## EXERCISE INSTRUCTIONS
Which of the lines in the records below hold the string "boat"? Copy every one of them.
■ ■ ■ ■
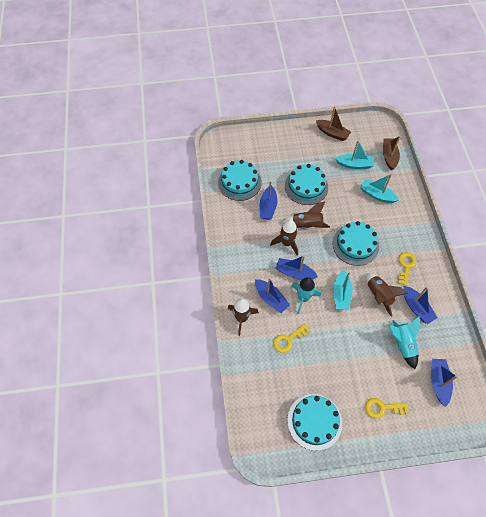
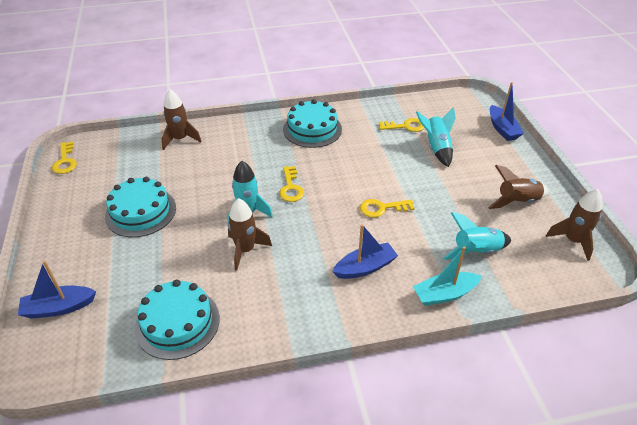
blue boat: [255,277,290,313] [260,181,277,220] [275,255,318,280] [403,286,438,324] [431,359,457,407] = 5 -> [18,261,96,319] [332,224,398,279] [490,82,524,141] = 3
brown boat: [316,106,351,141] [383,136,401,170] = 2 -> none = 0
turquoise boat: [333,270,353,310] [336,140,374,169] [360,174,399,203] = 3 -> [413,247,482,306] = 1
turquoise cake: [218,160,262,201] [285,164,328,205] [287,394,342,451] [332,221,379,266] = 4 -> [105,177,176,237] [135,280,220,360] [283,99,342,148] = 3
turquoise rocket: [291,277,321,314] [388,316,421,369] = 2 -> [228,161,273,222] [416,107,456,167] [443,212,511,260] = 3
yellow key: [273,324,310,353] [365,398,409,418] [398,252,416,286] = 3 -> [52,142,77,174] [279,166,304,202] [360,199,415,218] [379,118,424,132] = 4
■ ■ ■ ■
## EXPECTED OUTPUT
blue boat: [255,277,290,313] [260,181,277,220] [275,255,318,280] [403,286,438,324] [431,359,457,407] = 5 -> [18,261,96,319] [332,224,398,279] [490,82,524,141] = 3
brown boat: [316,106,351,141] [383,136,401,170] = 2 -> none = 0
turquoise boat: [333,270,353,310] [336,140,374,169] [360,174,399,203] = 3 -> [413,247,482,306] = 1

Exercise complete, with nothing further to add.